§ Your task:
Within the records below, reproduce without change the lines from the line that has "J1 pin 1: GND -> NET10" through the line that has "C6: 33uF (plus", and only those.

[Data to examine Boundary: Start]

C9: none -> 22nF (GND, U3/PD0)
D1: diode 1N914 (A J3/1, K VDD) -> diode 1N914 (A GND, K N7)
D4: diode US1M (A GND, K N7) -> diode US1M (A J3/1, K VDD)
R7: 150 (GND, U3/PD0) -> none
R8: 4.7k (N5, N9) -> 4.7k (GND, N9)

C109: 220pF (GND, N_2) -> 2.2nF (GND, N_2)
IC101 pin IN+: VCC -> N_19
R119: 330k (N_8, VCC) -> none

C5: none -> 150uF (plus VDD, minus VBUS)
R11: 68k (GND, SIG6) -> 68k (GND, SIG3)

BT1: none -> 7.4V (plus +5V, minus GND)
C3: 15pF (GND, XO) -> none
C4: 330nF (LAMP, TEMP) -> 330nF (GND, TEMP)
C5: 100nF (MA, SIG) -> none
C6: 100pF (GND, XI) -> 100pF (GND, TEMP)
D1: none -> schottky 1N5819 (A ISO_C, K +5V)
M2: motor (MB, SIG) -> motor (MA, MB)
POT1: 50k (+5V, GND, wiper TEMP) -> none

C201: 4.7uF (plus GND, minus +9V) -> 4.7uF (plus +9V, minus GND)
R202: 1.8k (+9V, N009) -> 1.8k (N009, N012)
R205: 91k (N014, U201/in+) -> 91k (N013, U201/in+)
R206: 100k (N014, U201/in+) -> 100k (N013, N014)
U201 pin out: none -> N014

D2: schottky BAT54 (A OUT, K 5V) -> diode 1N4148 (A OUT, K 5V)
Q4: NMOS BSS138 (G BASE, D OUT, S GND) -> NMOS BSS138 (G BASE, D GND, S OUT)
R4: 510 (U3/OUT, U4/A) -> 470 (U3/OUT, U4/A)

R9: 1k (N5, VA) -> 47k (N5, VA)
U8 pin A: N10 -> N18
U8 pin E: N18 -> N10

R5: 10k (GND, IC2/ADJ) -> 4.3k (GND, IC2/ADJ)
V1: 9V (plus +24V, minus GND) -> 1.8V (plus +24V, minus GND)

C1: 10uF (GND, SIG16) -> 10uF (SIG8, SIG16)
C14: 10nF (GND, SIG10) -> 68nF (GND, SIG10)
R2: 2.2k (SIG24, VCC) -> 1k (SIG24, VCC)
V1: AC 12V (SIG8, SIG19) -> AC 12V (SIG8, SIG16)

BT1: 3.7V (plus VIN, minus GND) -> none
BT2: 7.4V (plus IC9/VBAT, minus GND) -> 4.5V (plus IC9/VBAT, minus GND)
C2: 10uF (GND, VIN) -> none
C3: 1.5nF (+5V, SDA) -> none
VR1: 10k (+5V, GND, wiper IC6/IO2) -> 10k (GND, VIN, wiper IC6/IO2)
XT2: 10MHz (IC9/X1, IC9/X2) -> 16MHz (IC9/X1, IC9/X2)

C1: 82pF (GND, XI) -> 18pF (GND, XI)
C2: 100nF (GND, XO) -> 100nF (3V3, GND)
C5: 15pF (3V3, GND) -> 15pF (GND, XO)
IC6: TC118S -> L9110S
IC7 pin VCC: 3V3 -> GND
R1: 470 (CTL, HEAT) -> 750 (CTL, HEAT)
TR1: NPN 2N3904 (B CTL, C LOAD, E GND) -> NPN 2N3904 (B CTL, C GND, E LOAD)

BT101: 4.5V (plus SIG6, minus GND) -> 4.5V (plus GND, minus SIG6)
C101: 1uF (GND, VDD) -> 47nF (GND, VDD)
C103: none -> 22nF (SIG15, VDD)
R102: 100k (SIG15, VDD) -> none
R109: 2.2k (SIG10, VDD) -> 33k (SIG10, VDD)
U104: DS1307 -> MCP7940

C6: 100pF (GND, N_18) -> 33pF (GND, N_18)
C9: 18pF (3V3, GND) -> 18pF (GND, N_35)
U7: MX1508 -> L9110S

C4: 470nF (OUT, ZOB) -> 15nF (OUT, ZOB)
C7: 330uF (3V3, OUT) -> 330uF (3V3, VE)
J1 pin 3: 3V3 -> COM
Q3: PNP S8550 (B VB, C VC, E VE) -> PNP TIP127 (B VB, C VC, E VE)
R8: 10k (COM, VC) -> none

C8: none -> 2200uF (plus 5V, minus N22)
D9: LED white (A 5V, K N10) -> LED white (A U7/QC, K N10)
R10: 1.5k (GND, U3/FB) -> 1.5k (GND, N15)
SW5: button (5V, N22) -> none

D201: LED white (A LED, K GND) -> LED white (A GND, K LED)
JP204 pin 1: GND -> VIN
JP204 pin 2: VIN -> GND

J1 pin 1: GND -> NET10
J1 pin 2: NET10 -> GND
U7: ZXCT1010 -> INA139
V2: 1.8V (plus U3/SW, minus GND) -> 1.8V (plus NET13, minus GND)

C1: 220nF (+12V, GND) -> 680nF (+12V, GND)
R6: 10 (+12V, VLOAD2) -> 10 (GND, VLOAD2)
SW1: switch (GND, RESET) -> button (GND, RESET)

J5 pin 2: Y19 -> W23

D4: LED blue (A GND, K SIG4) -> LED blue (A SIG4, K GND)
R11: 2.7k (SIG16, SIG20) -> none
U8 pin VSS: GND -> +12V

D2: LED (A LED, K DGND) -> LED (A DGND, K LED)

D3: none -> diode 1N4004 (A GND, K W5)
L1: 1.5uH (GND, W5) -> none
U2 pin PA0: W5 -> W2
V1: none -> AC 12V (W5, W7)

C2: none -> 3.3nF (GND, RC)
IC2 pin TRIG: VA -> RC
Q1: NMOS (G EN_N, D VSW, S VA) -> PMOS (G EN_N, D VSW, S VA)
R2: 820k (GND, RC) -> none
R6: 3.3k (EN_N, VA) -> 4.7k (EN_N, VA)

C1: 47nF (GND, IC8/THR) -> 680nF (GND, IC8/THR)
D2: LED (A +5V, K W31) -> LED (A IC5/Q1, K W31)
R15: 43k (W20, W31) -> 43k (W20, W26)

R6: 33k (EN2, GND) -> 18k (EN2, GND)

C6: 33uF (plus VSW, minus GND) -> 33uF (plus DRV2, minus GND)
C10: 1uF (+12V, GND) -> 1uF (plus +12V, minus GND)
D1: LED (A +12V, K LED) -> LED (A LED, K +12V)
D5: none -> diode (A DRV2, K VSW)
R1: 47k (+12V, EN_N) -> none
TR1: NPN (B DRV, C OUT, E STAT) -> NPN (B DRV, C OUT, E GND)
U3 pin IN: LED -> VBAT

[Data to examine Boundary: End]

§ Answer for this exercise:
J1 pin 1: GND -> NET10
J1 pin 2: NET10 -> GND
U7: ZXCT1010 -> INA139
V2: 1.8V (plus U3/SW, minus GND) -> 1.8V (plus NET13, minus GND)

C1: 220nF (+12V, GND) -> 680nF (+12V, GND)
R6: 10 (+12V, VLOAD2) -> 10 (GND, VLOAD2)
SW1: switch (GND, RESET) -> button (GND, RESET)

J5 pin 2: Y19 -> W23

D4: LED blue (A GND, K SIG4) -> LED blue (A SIG4, K GND)
R11: 2.7k (SIG16, SIG20) -> none
U8 pin VSS: GND -> +12V

D2: LED (A LED, K DGND) -> LED (A DGND, K LED)

D3: none -> diode 1N4004 (A GND, K W5)
L1: 1.5uH (GND, W5) -> none
U2 pin PA0: W5 -> W2
V1: none -> AC 12V (W5, W7)

C2: none -> 3.3nF (GND, RC)
IC2 pin TRIG: VA -> RC
Q1: NMOS (G EN_N, D VSW, S VA) -> PMOS (G EN_N, D VSW, S VA)
R2: 820k (GND, RC) -> none
R6: 3.3k (EN_N, VA) -> 4.7k (EN_N, VA)

C1: 47nF (GND, IC8/THR) -> 680nF (GND, IC8/THR)
D2: LED (A +5V, K W31) -> LED (A IC5/Q1, K W31)
R15: 43k (W20, W31) -> 43k (W20, W26)

R6: 33k (EN2, GND) -> 18k (EN2, GND)

C6: 33uF (plus VSW, minus GND) -> 33uF (plus DRV2, minus GND)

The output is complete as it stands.